Work task ::
Please output the following records exactly. Leave every image out.

Object tracking records:
++++++++++

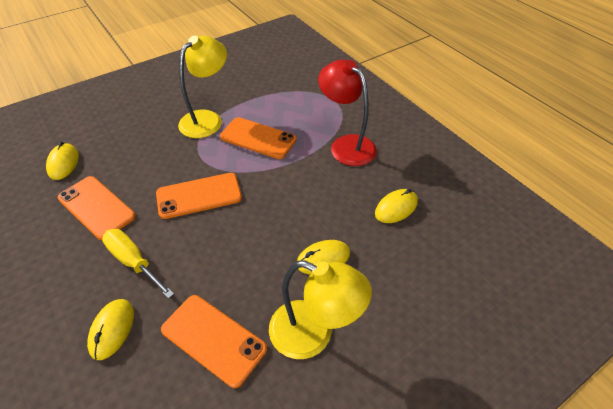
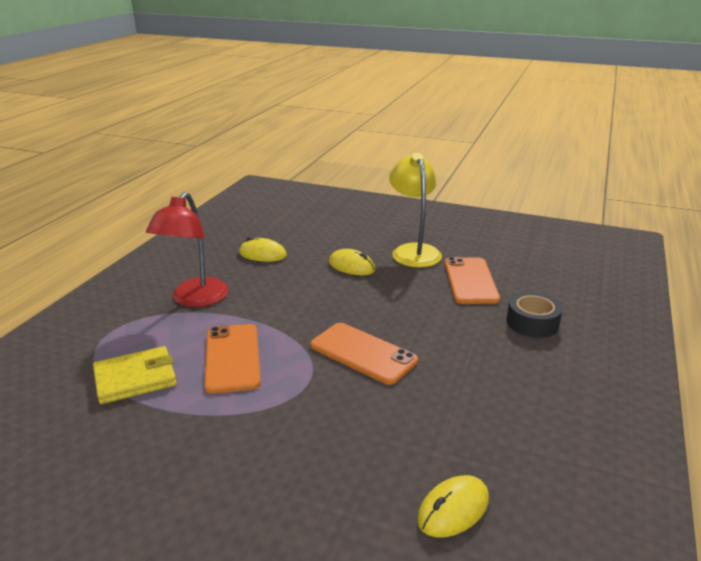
camera: 125 degrees left, 20 degrees down
(96, 207) = (465, 415): orange phone -> none
(112, 329) = (532, 323): yellow mouse -> black tape
(134, 262) = (477, 347): yellow screwdriver -> none
(207, 119) = (227, 420): yellow lamp -> none
(277, 100) = (135, 378): none -> yellow wallet

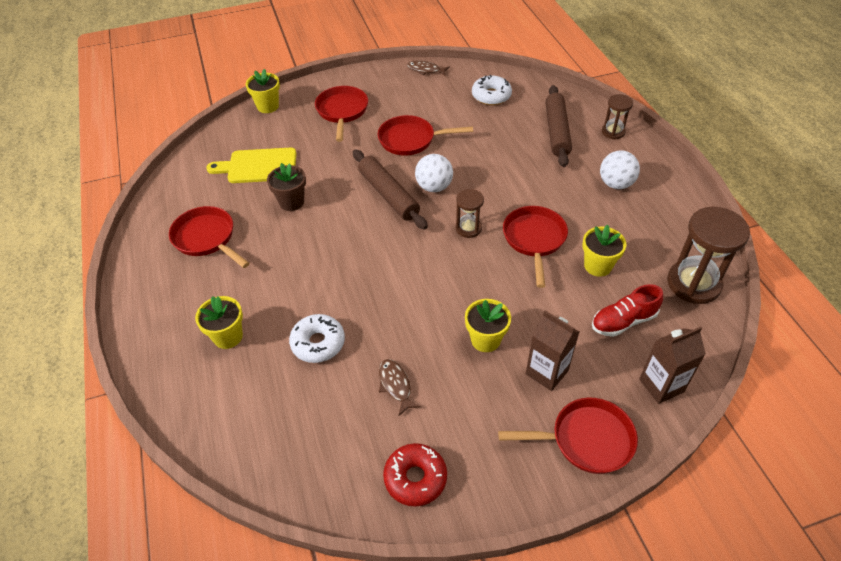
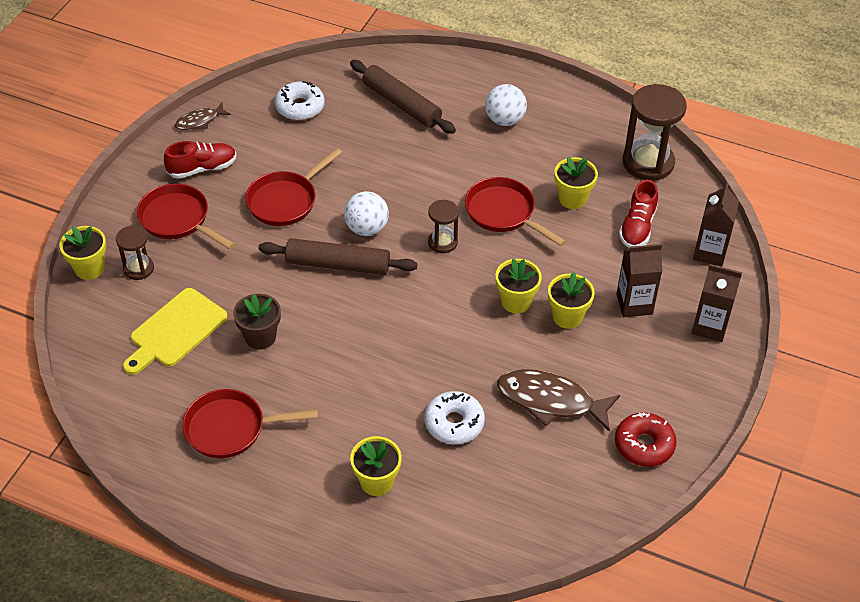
camera: 50 degrees left, 0 degrees up
(392, 94) = (202, 168): none -> red shoe
(395, 385) = (551, 401): brown fish -> brown fish, size x1.82
(464, 301) = (516, 301): none -> yellow flower pot
(586, 440) = (710, 326): red pan -> brown carton
(613, 132) = (447, 73): brown hourglass -> brown hourglass (138, 268)

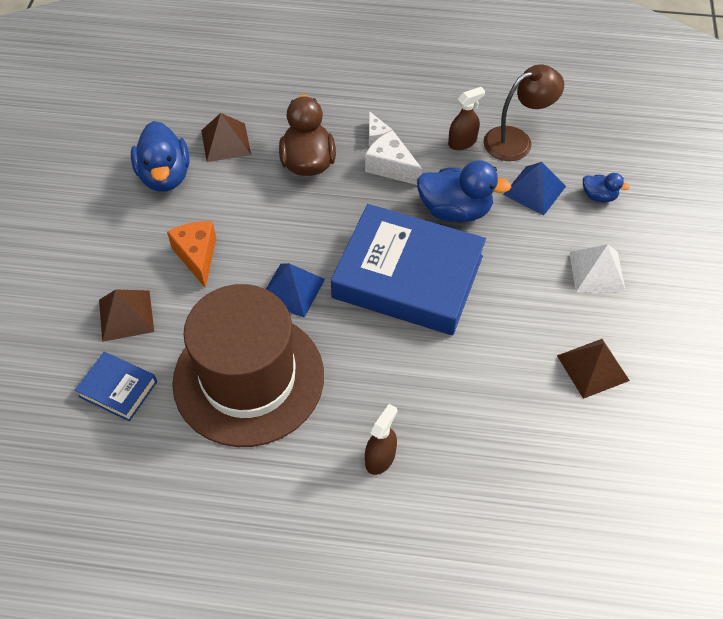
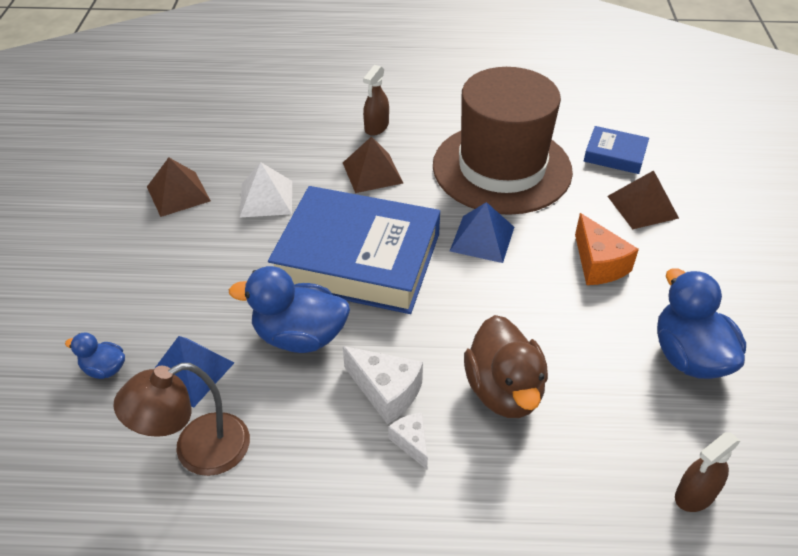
camera: 175 degrees right, 10 degrees down
(226, 142) = (632, 415): brown pyramid -> brown pyramid (372, 172)
(462, 142) = (281, 441): brown spray bottle -> brown spray bottle (695, 495)
(597, 271) = (142, 277): white pyramid -> white pyramid (266, 198)

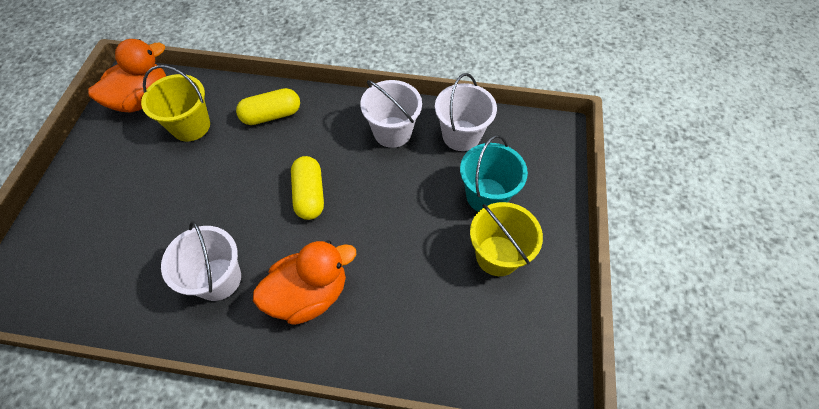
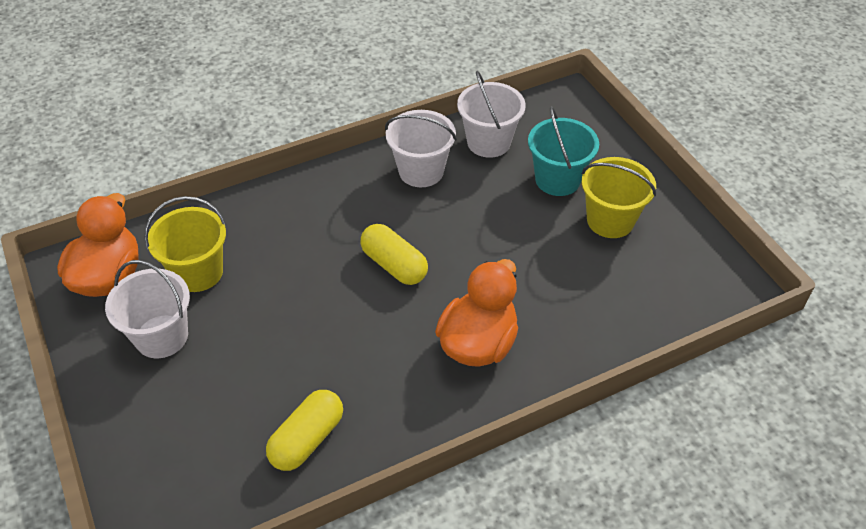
camera: 35 degrees left, 10 degrees down
(218, 279) = (377, 383): white bucket -> white bucket (161, 336)
(272, 115) = (280, 218): yellow capsule -> yellow capsule (307, 439)

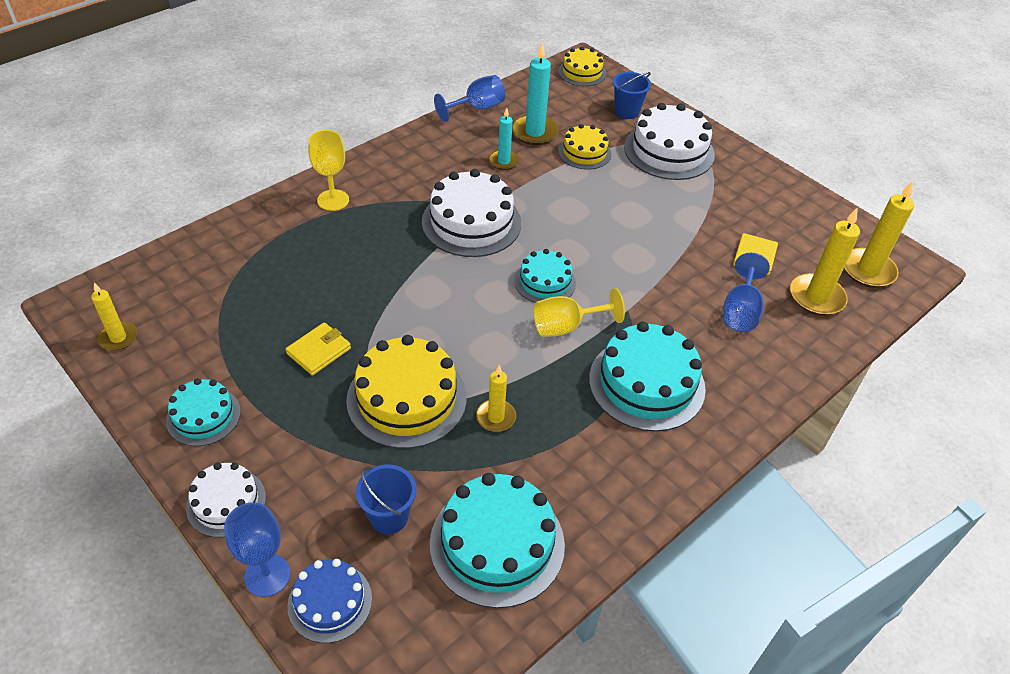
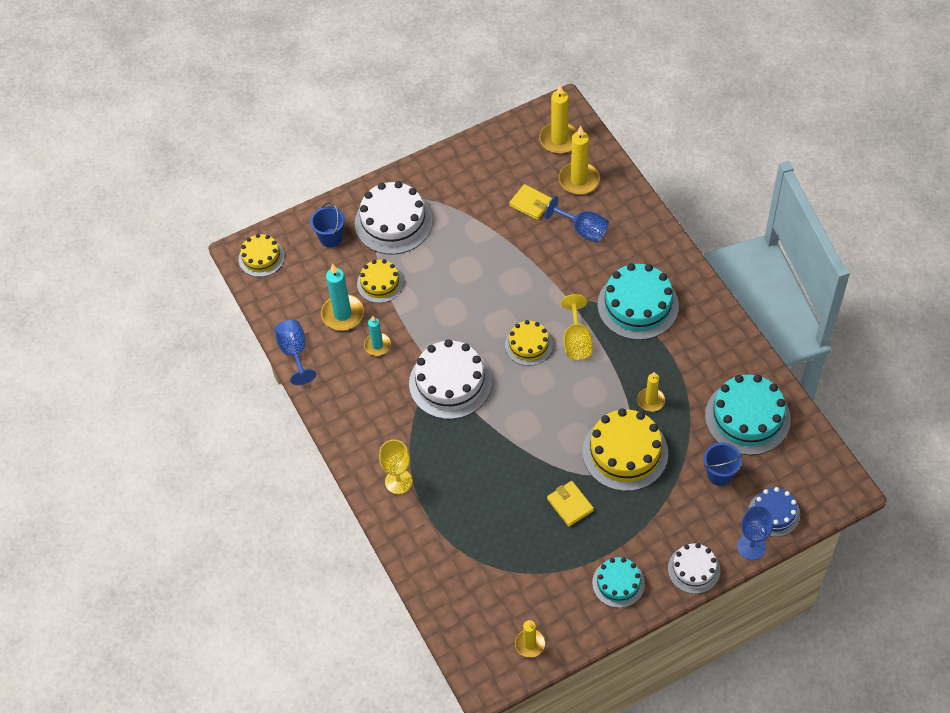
camera: 70 degrees left, 10 degrees up
(545, 282) = (528, 345): turquoise cake -> yellow cake

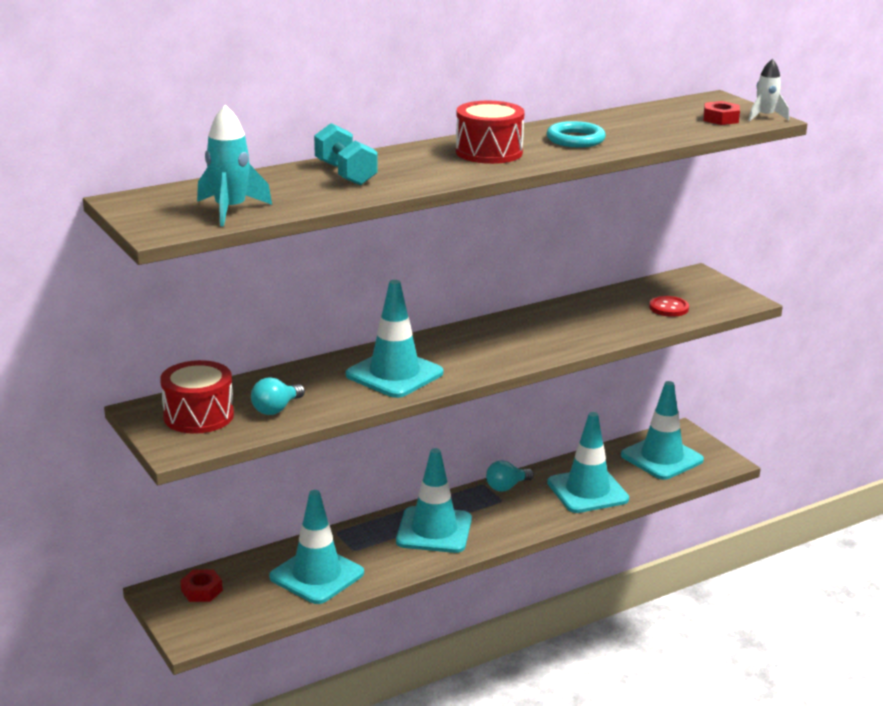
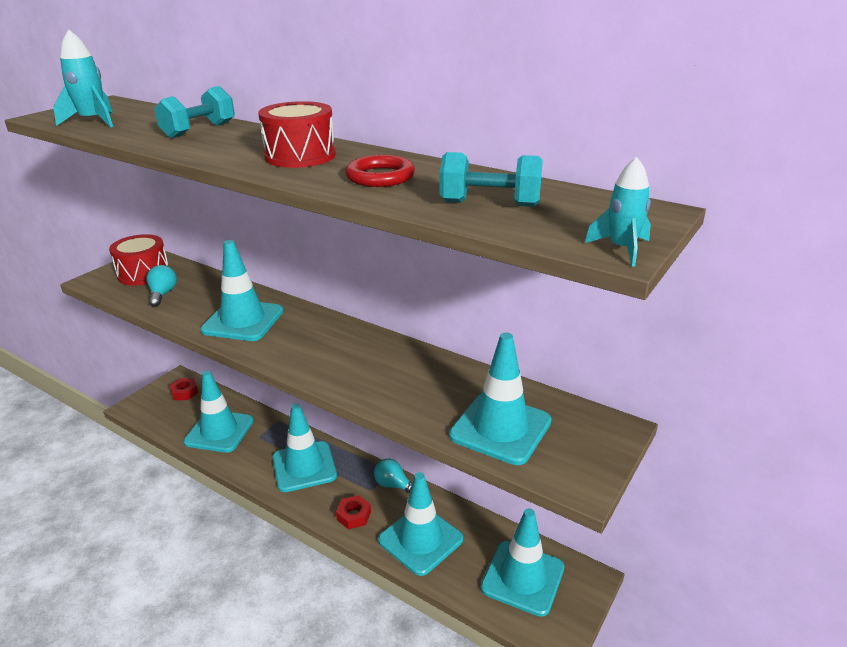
camera: 65 degrees right, 5 degrees up
(276, 409) = (163, 294): turquoise light bulb -> turquoise light bulb turned 75 degrees clockwise
(575, 139) = (380, 176): turquoise ring -> red ring
(666, 125) = (490, 204): none -> turquoise dumbbell
(668, 308) = (500, 428): red button -> turquoise traffic cone
(720, 119) = (566, 226): red nut -> red nut (354, 515)
(765, 117) = (622, 249): white rocket -> turquoise rocket

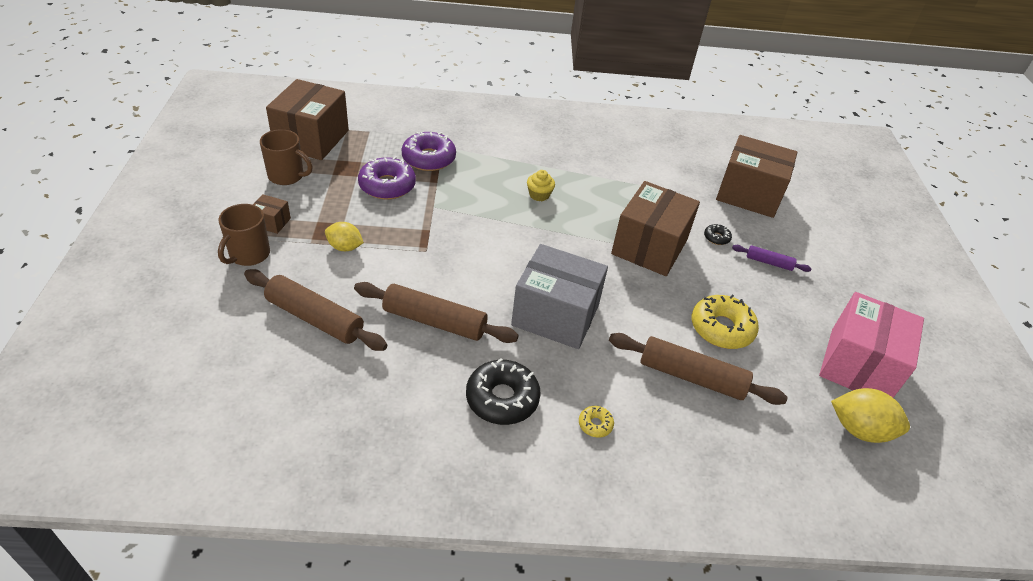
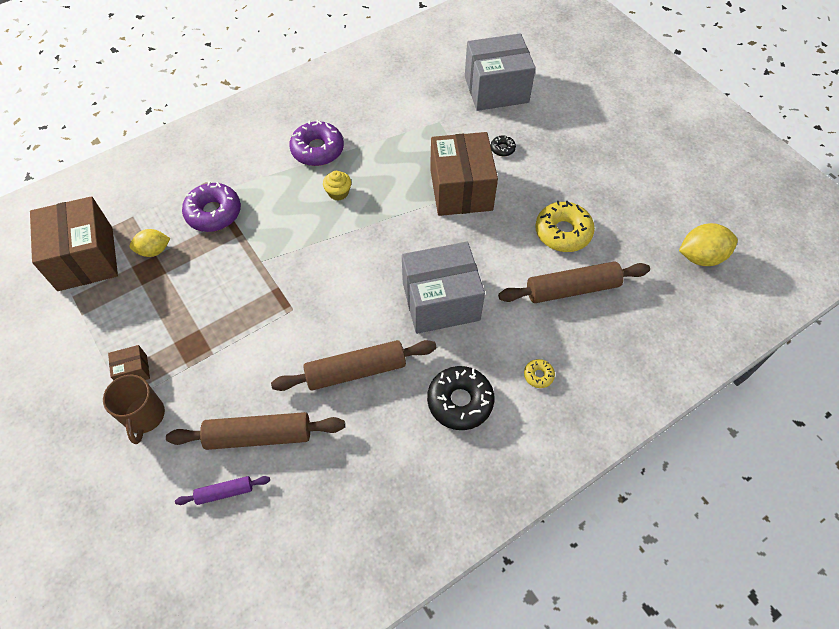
camera: 30 degrees left, 15 degrees up
(287, 176) = (101, 314): brown mug -> none
(345, 247) = (222, 352): yellow lemon -> yellow lemon (154, 250)
(387, 185) = (202, 265): purple donut -> purple donut (317, 150)
(749, 194) = (496, 89): brown box -> grey box
(769, 262) = (554, 149): purple rolling pin -> purple rolling pin (225, 492)
(858, 365) = (668, 203): pink box -> none

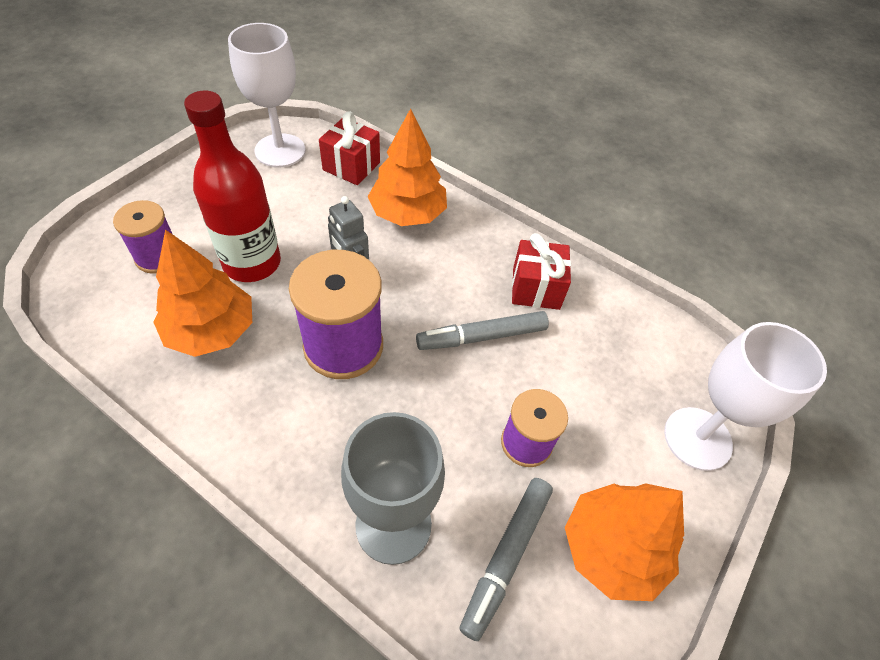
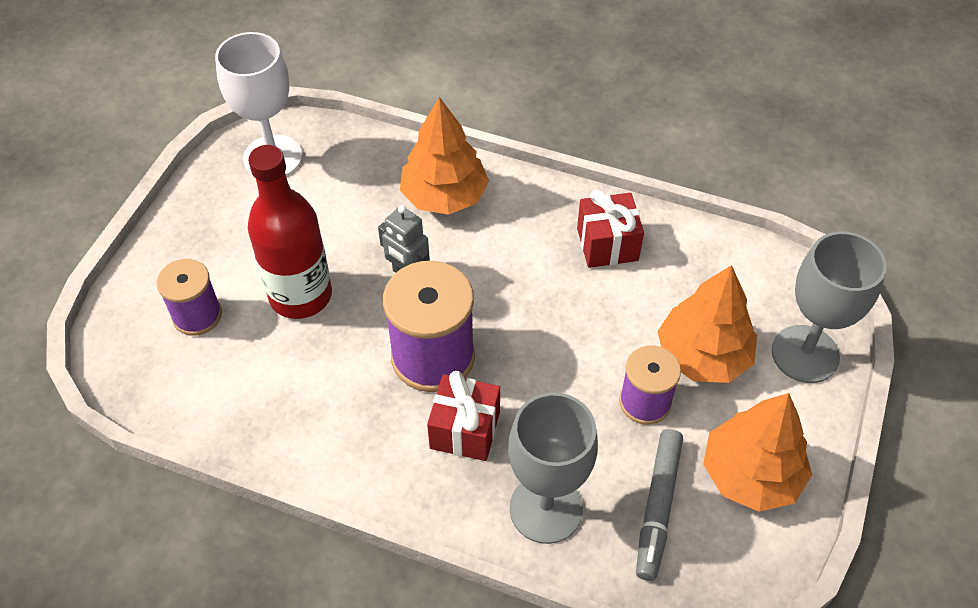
camera: 10 degrees left, 0 degrees up
(211, 330) = (291, 377): orange tree -> orange tree (702, 355)
(351, 166) = (361, 155): red gift -> red gift (465, 430)
(481, 337) = (568, 310): grey marker -> none
(697, 438) = (805, 354): white goblet -> grey goblet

++++++++++

Your solution ::
camera: 125 degrees left, 20 degrees down
(96, 207) = (465, 415): orange phone -> none
(112, 329) = (532, 323): yellow mouse -> black tape
(134, 262) = (477, 347): yellow screwdriver -> none
(207, 119) = (227, 420): yellow lamp -> none
(277, 100) = (135, 378): none -> yellow wallet

camera: 50 degrees left, 0 degrees up
(392, 94) = (202, 168): none -> red shoe
(395, 385) = (551, 401): brown fish -> brown fish, size x1.82
(464, 301) = (516, 301): none -> yellow flower pot
(586, 440) = (710, 326): red pan -> brown carton
(613, 132) = (447, 73): brown hourglass -> brown hourglass (138, 268)

camera: 175 degrees right, 10 degrees down
(226, 142) = (632, 415): brown pyramid -> brown pyramid (372, 172)
(462, 142) = (281, 441): brown spray bottle -> brown spray bottle (695, 495)
(597, 271) = (142, 277): white pyramid -> white pyramid (266, 198)

camera: 35 degrees left, 10 degrees down
(218, 279) = (377, 383): white bucket -> white bucket (161, 336)
(272, 115) = (280, 218): yellow capsule -> yellow capsule (307, 439)

camera: 70 degrees left, 10 degrees up
(545, 282) = (528, 345): turquoise cake -> yellow cake

camera: 65 degrees right, 5 degrees up
(276, 409) = (163, 294): turquoise light bulb -> turquoise light bulb turned 75 degrees clockwise
(575, 139) = (380, 176): turquoise ring -> red ring
(666, 125) = (490, 204): none -> turquoise dumbbell
(668, 308) = (500, 428): red button -> turquoise traffic cone
(720, 119) = (566, 226): red nut -> red nut (354, 515)
(765, 117) = (622, 249): white rocket -> turquoise rocket

camera: 30 degrees left, 15 degrees up
(287, 176) = (101, 314): brown mug -> none
(345, 247) = (222, 352): yellow lemon -> yellow lemon (154, 250)
(387, 185) = (202, 265): purple donut -> purple donut (317, 150)
(749, 194) = (496, 89): brown box -> grey box
(769, 262) = (554, 149): purple rolling pin -> purple rolling pin (225, 492)
(858, 365) = (668, 203): pink box -> none

camera: 10 degrees left, 0 degrees up
(211, 330) = (291, 377): orange tree -> orange tree (702, 355)
(351, 166) = (361, 155): red gift -> red gift (465, 430)
(481, 337) = (568, 310): grey marker -> none
(697, 438) = (805, 354): white goblet -> grey goblet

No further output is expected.